WORK TO COMPLETE -> Copy each line below as it stands, but skip any picture it contains.

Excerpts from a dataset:
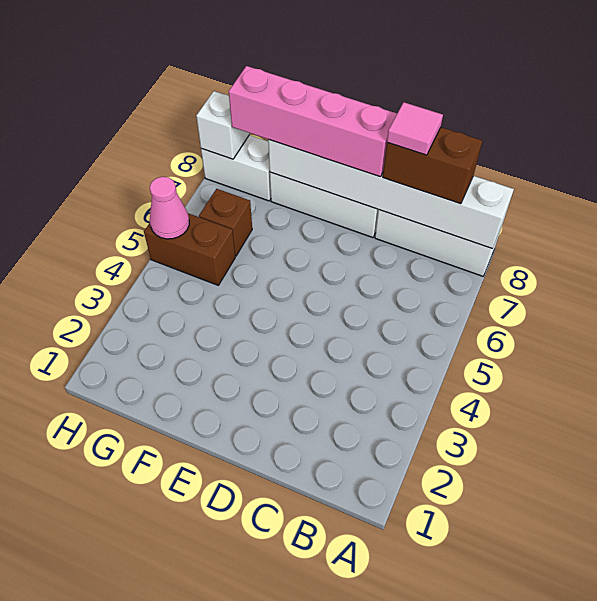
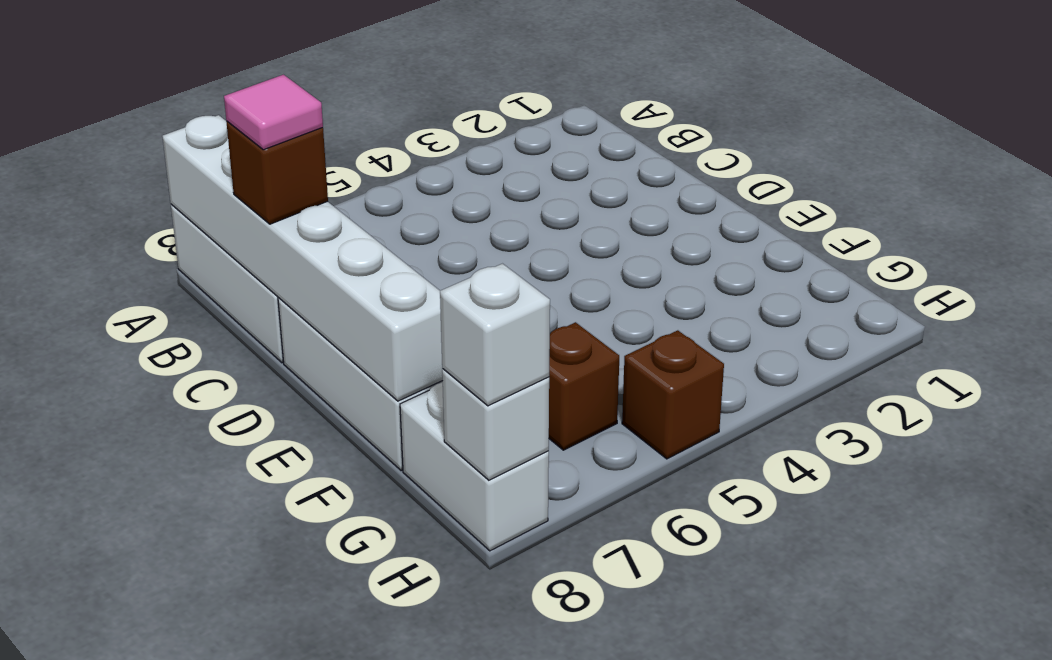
brown brick B8:C8 level 3 -> brown brick C8 level 3
pink brick D8:G8 level 3 -> none
brown brick G5:H5 level 1 -> brown brick H5 level 1
pink cone H5 level 2 -> none
none -> white brick H8 level 3

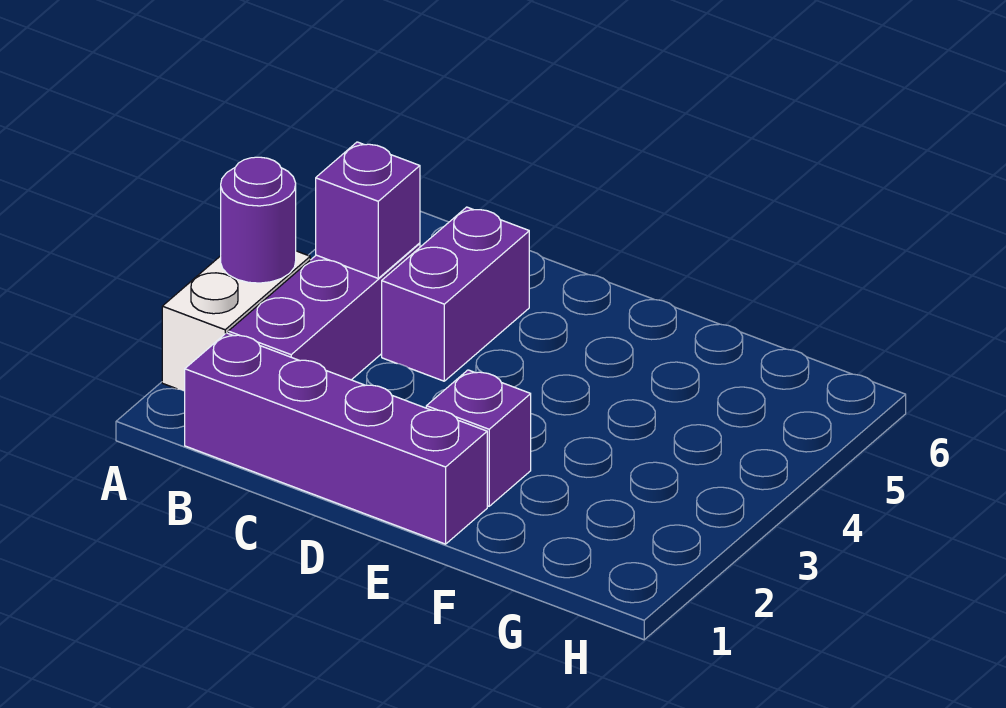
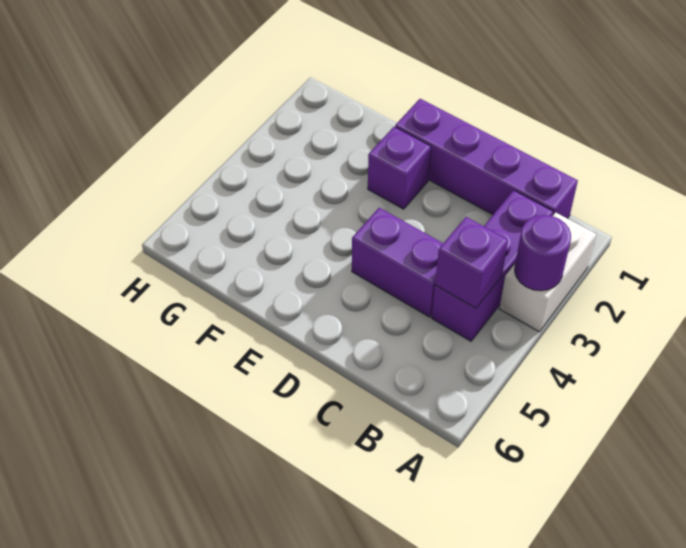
purple brick C4:C5 level 1 -> purple brick C4:D4 level 1

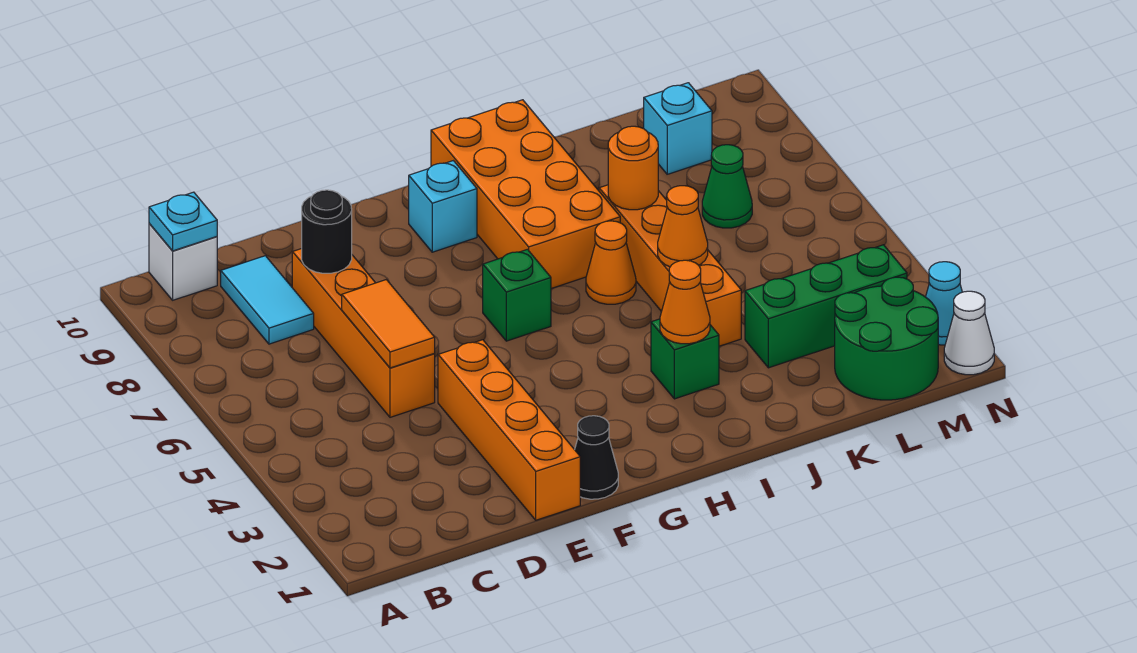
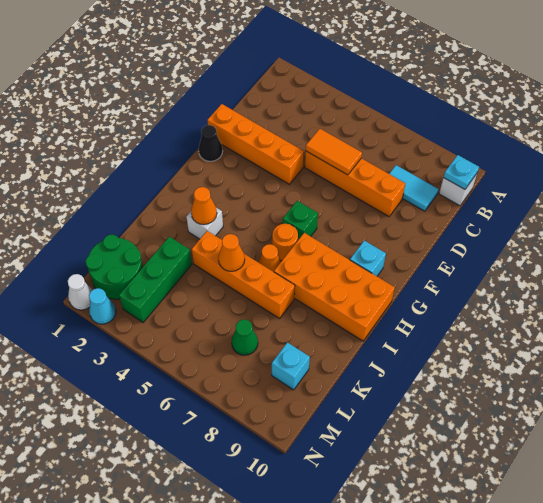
black round brick D8 level 2 -> none
green brick I3 level 1 -> white brick I3 level 1
orange round brick J7 level 2 -> orange round brick H6 level 1

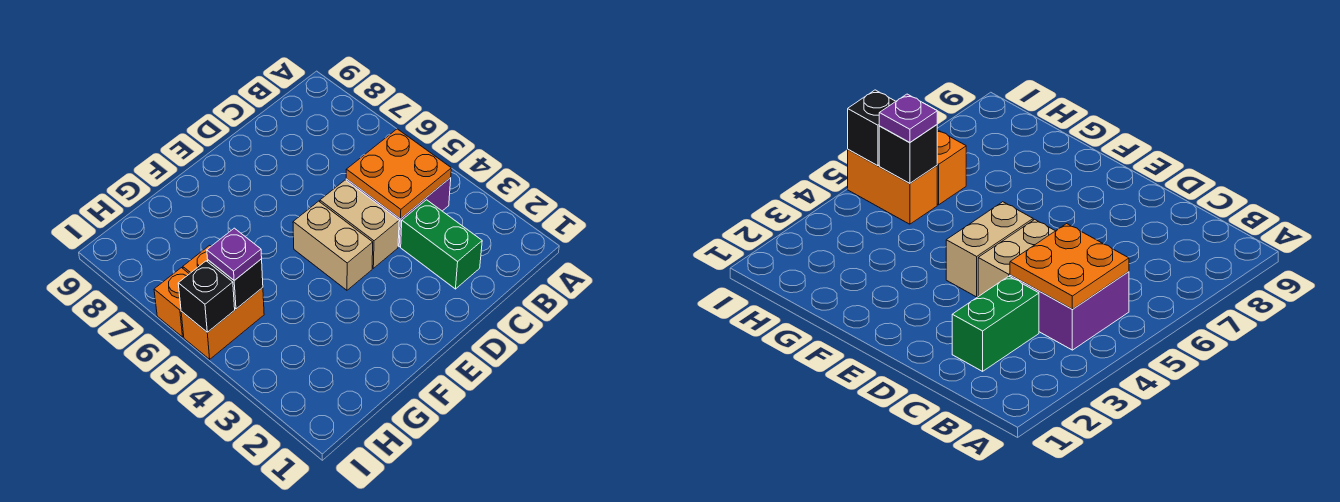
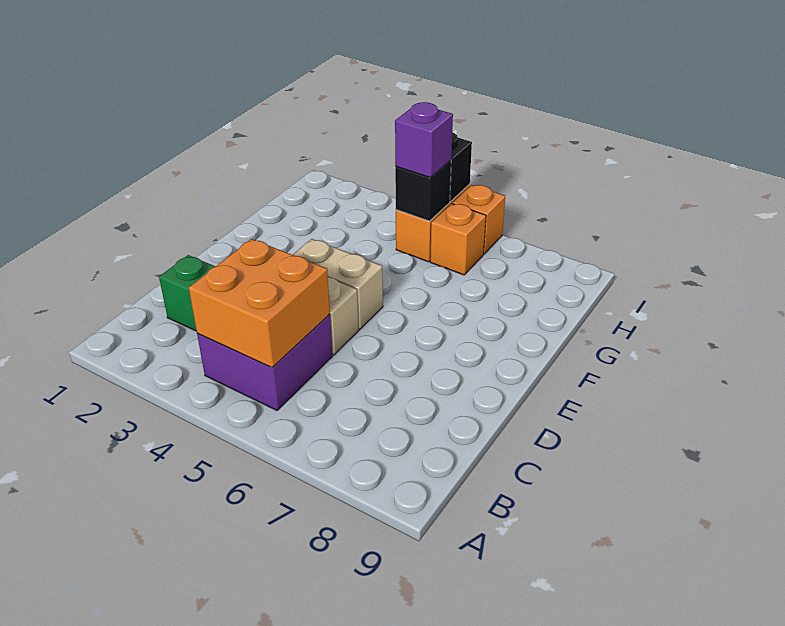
orange plate B4:C5 level 2 -> orange brick B4:C5 level 2
purple plate H5 level 3 -> purple brick H5 level 3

RESULT OF THIS TASK ->
brown brick B8:C8 level 3 -> brown brick C8 level 3
pink brick D8:G8 level 3 -> none
brown brick G5:H5 level 1 -> brown brick H5 level 1
pink cone H5 level 2 -> none
none -> white brick H8 level 3

purple brick C4:C5 level 1 -> purple brick C4:D4 level 1

black round brick D8 level 2 -> none
green brick I3 level 1 -> white brick I3 level 1
orange round brick J7 level 2 -> orange round brick H6 level 1

orange plate B4:C5 level 2 -> orange brick B4:C5 level 2
purple plate H5 level 3 -> purple brick H5 level 3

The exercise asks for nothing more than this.